Content starts

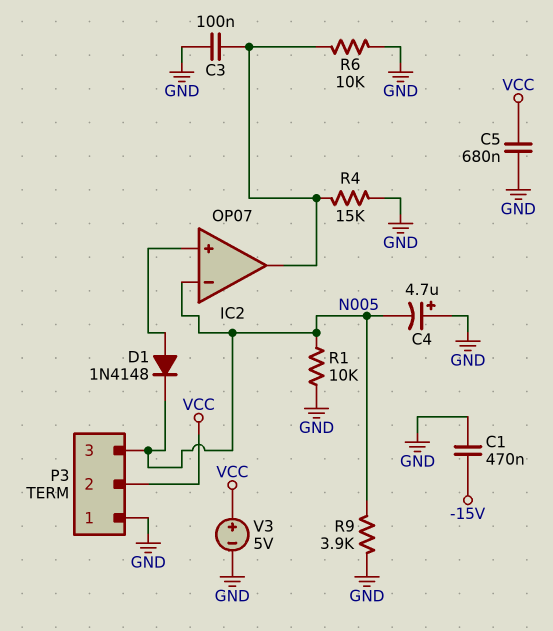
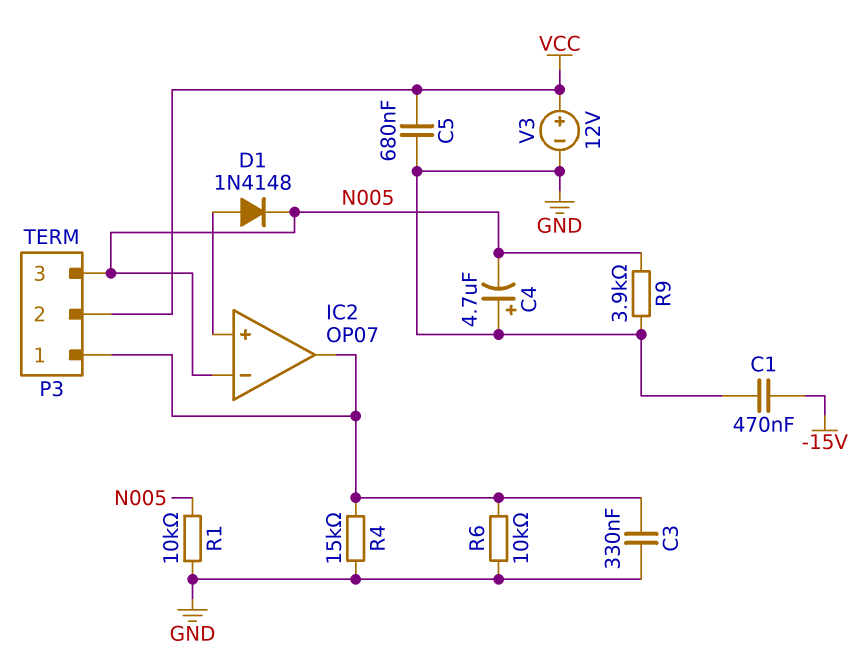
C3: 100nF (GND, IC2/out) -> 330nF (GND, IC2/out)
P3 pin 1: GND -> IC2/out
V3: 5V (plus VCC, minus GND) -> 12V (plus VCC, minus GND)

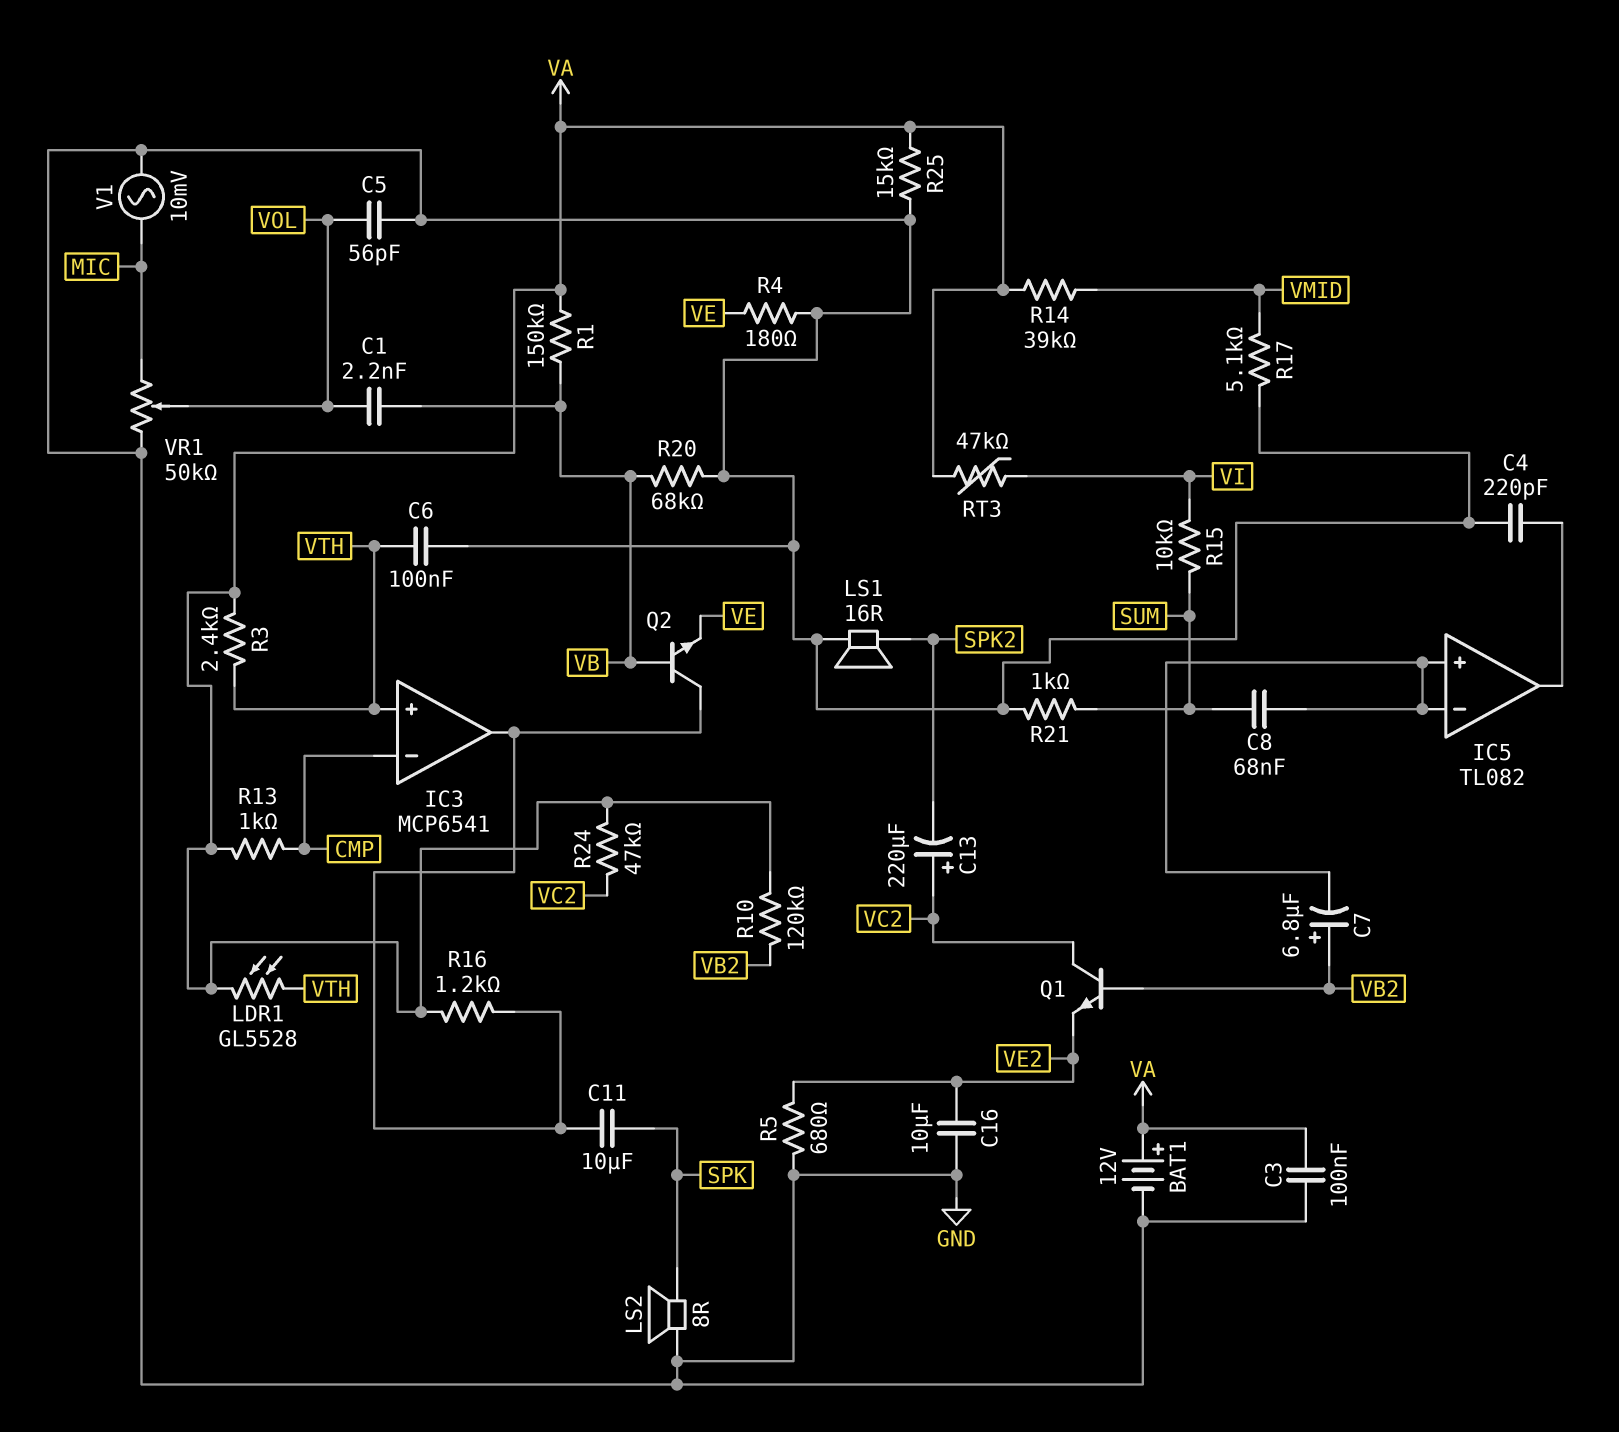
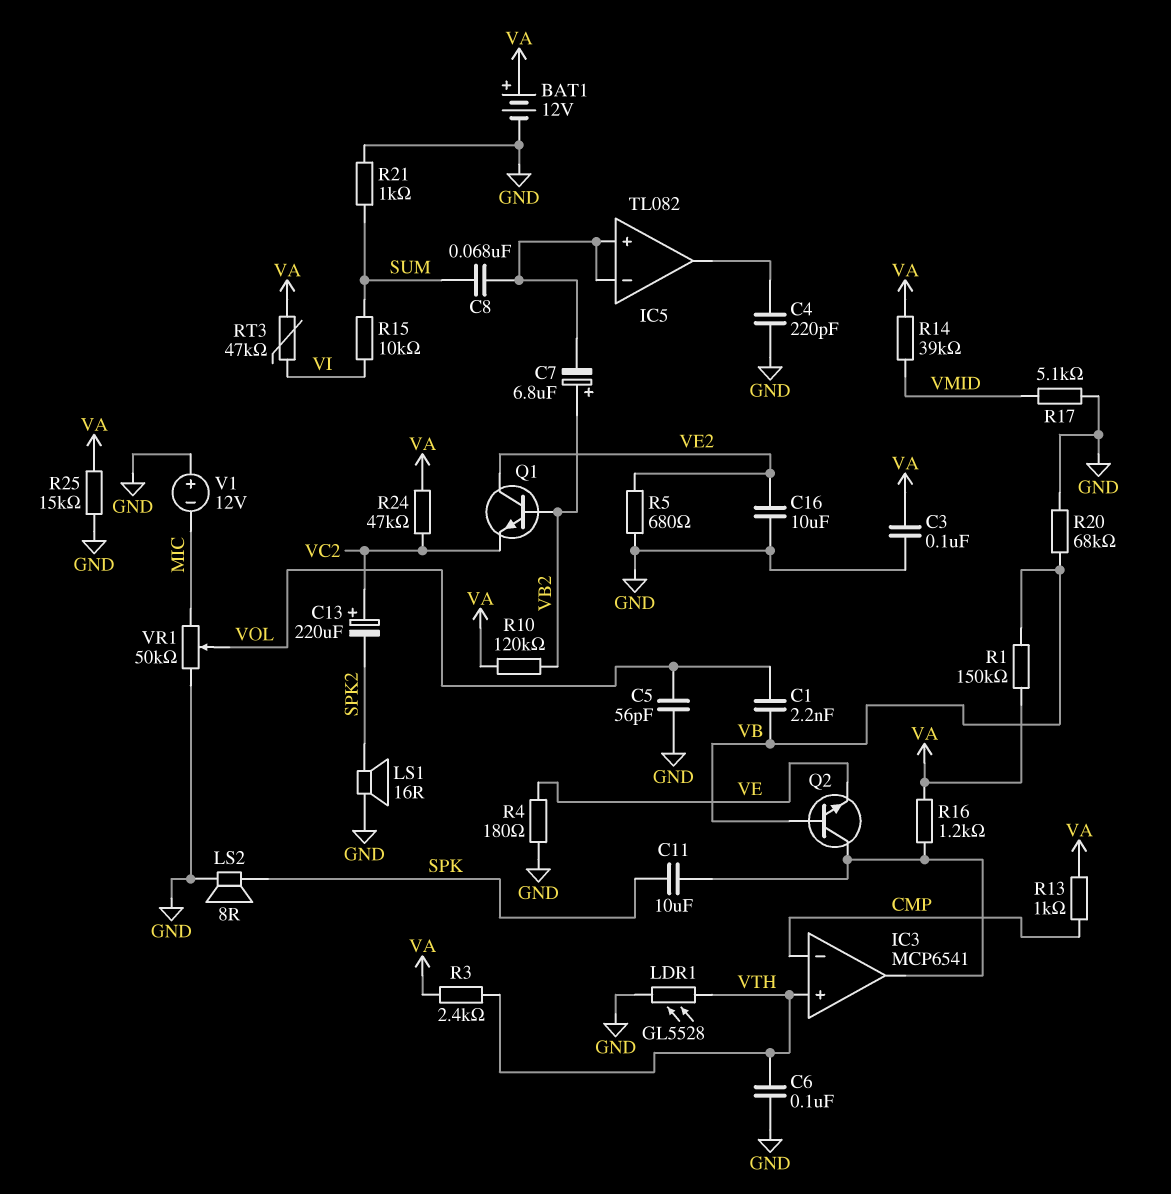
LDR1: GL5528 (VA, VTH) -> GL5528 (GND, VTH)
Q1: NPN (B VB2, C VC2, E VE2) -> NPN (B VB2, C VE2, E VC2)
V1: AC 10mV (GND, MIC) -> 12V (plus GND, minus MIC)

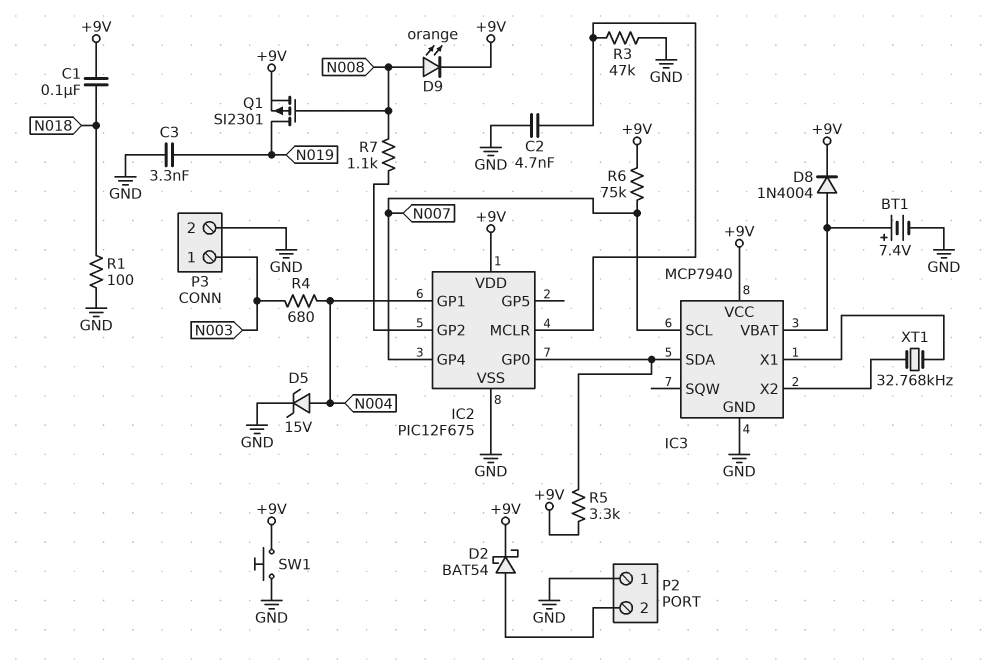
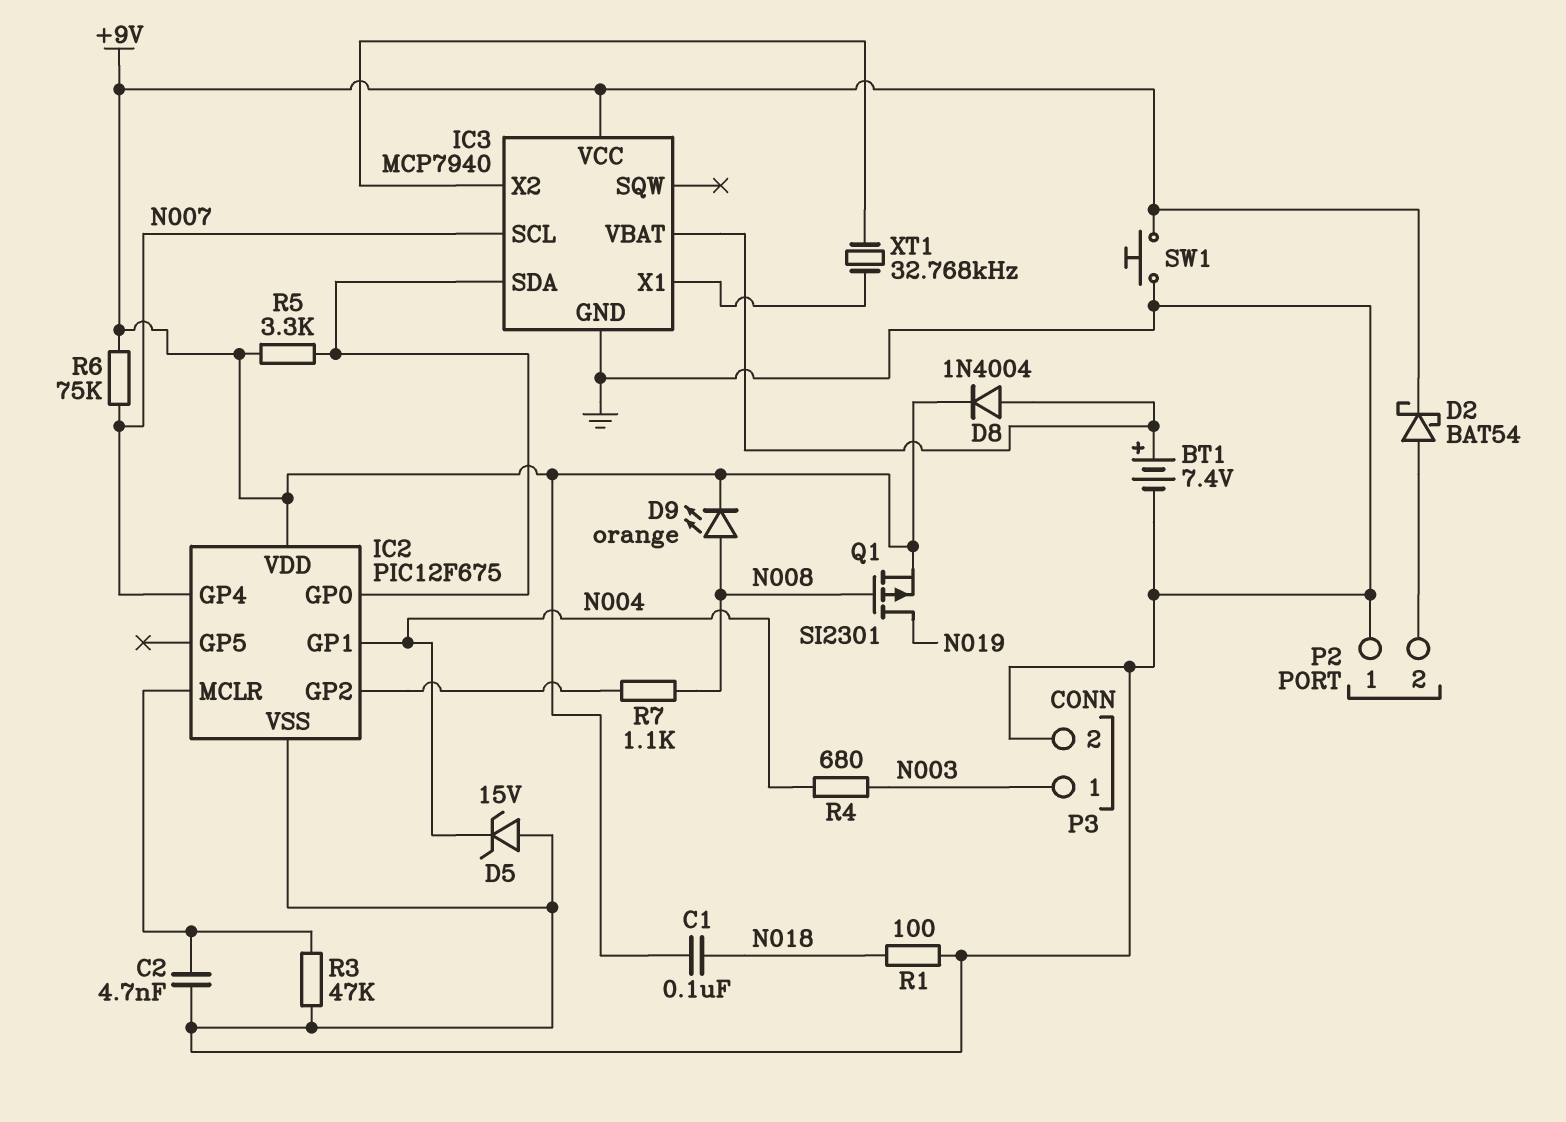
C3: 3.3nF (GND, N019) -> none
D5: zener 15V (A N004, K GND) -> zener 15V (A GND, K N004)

Content ends

## What this task involves
The copy you write out must match the entries word for word, minus their pictures.

## Task solution
C3: 100nF (GND, IC2/out) -> 330nF (GND, IC2/out)
P3 pin 1: GND -> IC2/out
V3: 5V (plus VCC, minus GND) -> 12V (plus VCC, minus GND)

LDR1: GL5528 (VA, VTH) -> GL5528 (GND, VTH)
Q1: NPN (B VB2, C VC2, E VE2) -> NPN (B VB2, C VE2, E VC2)
V1: AC 10mV (GND, MIC) -> 12V (plus GND, minus MIC)

C3: 3.3nF (GND, N019) -> none
D5: zener 15V (A N004, K GND) -> zener 15V (A GND, K N004)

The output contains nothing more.